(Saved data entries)
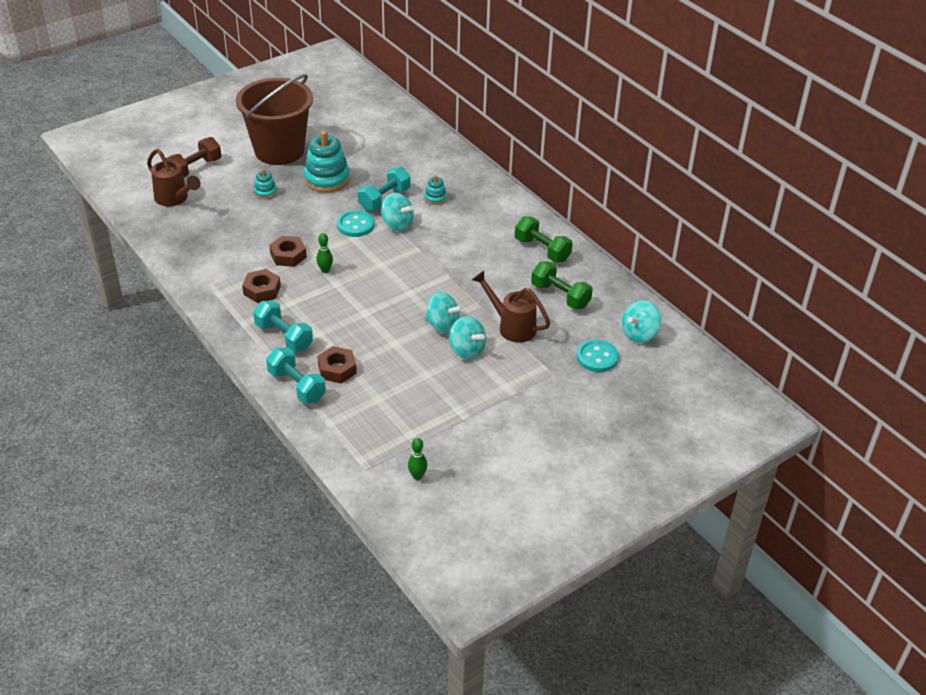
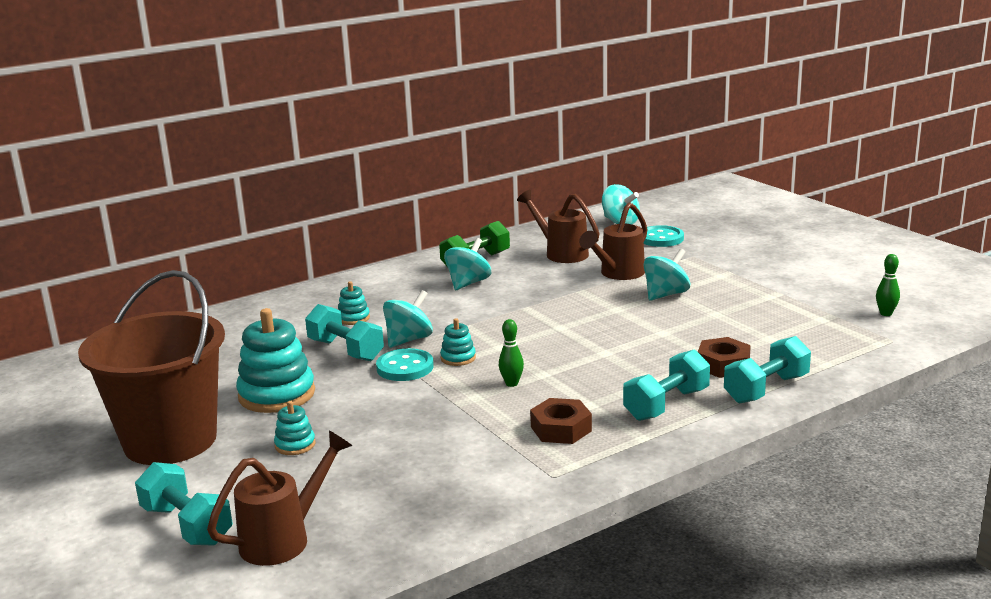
camera: 85 degrees left, 20 degrees down
(195, 168) = (187, 525): brown dumbbell -> turquoise dumbbell
(288, 255) = (474, 413): brown nut -> none
(366, 246) = (458, 358): none -> turquoise stacking toy
(442, 325) = (622, 308): turquoise spinning top -> turquoise spinning top (468, 283)
(560, 296) = (561, 253): green dumbbell -> brown watering can

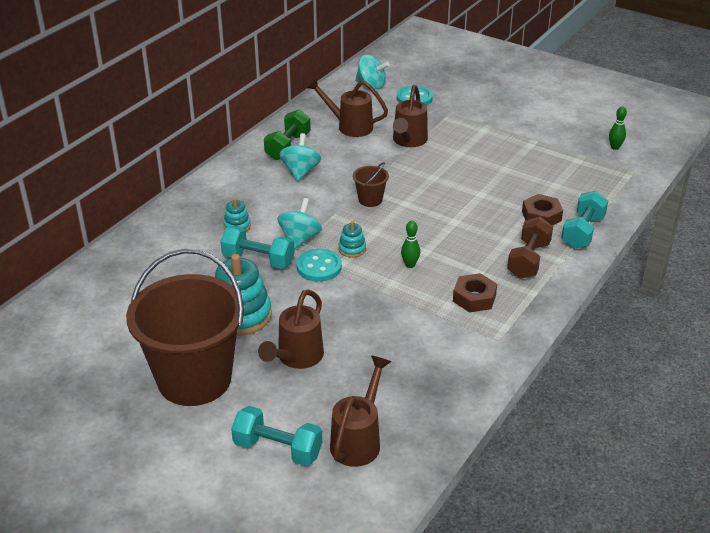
camera: 25 degrees left, 15 degrees up
(295, 445) = (296, 358): turquoise stacking toy -> brown watering can
(522, 318) = (370, 200): none -> brown bucket
(665, 294) = (457, 156): turquoise spinning top -> none
(666, 404) = (528, 260): turquoise dumbbell -> brown dumbbell

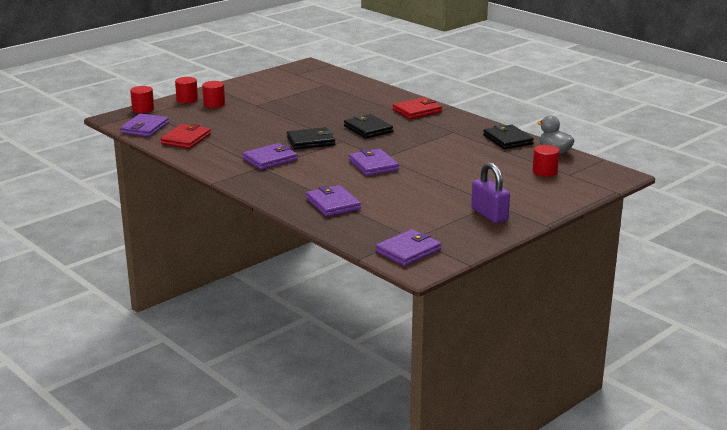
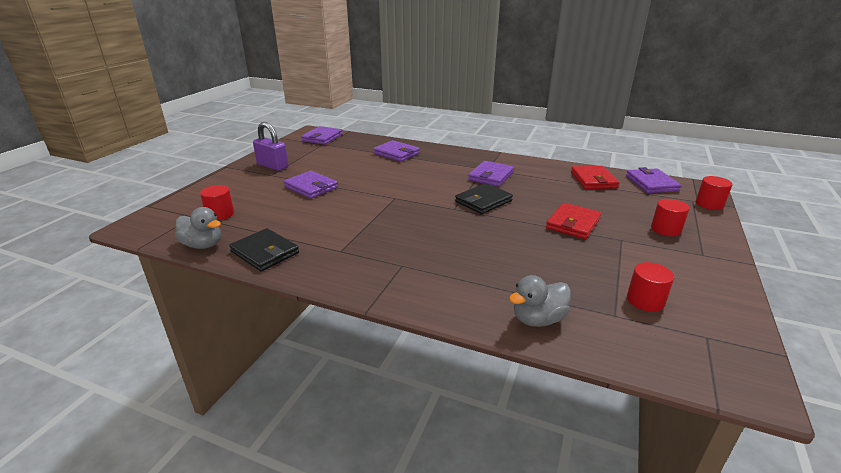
camera: 155 degrees right, 5 degrees up
(187, 99) = (707, 229): red cylinder -> red cylinder (645, 300)
(366, 89) = (538, 319): none -> grey duck
(368, 129) = (445, 231): black wallet -> none
(373, 165) = (396, 188): purple wallet -> purple wallet (311, 187)
(417, 111) = (413, 282): red wallet -> red wallet (573, 223)

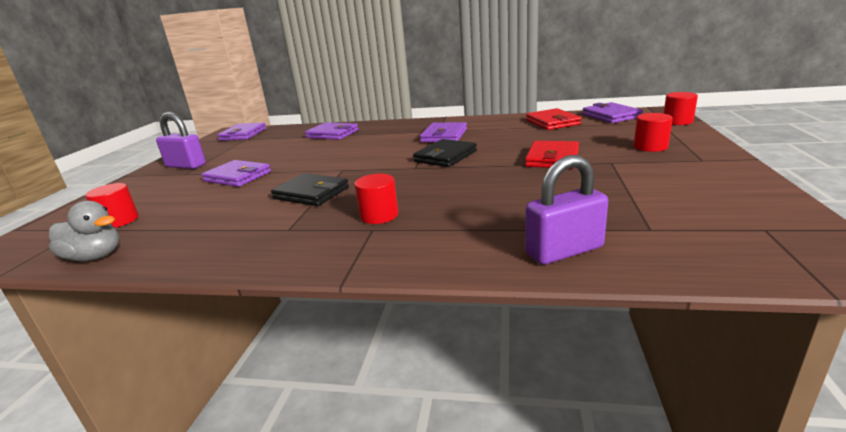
camera: 10 degrees left, 5 degrees down
(265, 252) = (185, 249): black wallet -> black wallet (311, 193)
(538, 319) = (564, 251): grey duck -> purple padlock
(645, 300) = (673, 209): red cylinder -> red cylinder (379, 215)

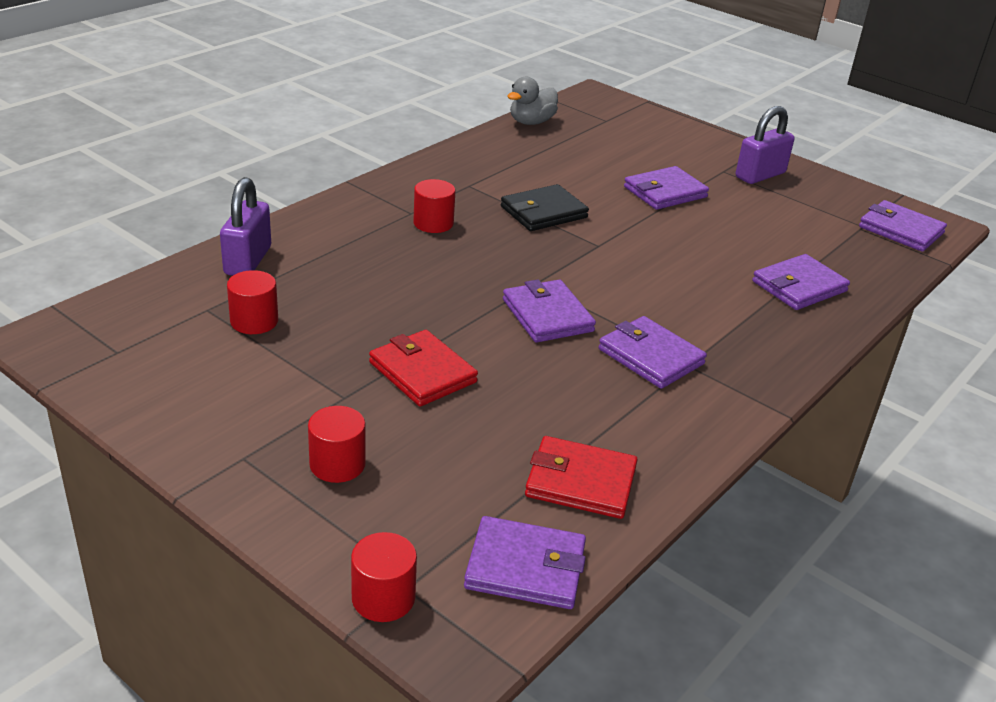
camera: 115 degrees right, 10 degrees up
(119, 221) = (604, 133): red cylinder -> red cylinder (254, 321)
(445, 156) = (547, 315): black wallet -> purple wallet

#### Task details
Go down the entries above from the line containing "(368, 129) = (445, 231): black wallet -> none" to the line containing "(538, 319) = (564, 251): grey" and write out each line exactly, leaving pictures out.

#### Response box
(368, 129) = (445, 231): black wallet -> none
(373, 165) = (396, 188): purple wallet -> purple wallet (311, 187)
(417, 111) = (413, 282): red wallet -> red wallet (573, 223)

camera: 10 degrees left, 5 degrees down
(265, 252) = (185, 249): black wallet -> black wallet (311, 193)
(538, 319) = (564, 251): grey duck -> purple padlock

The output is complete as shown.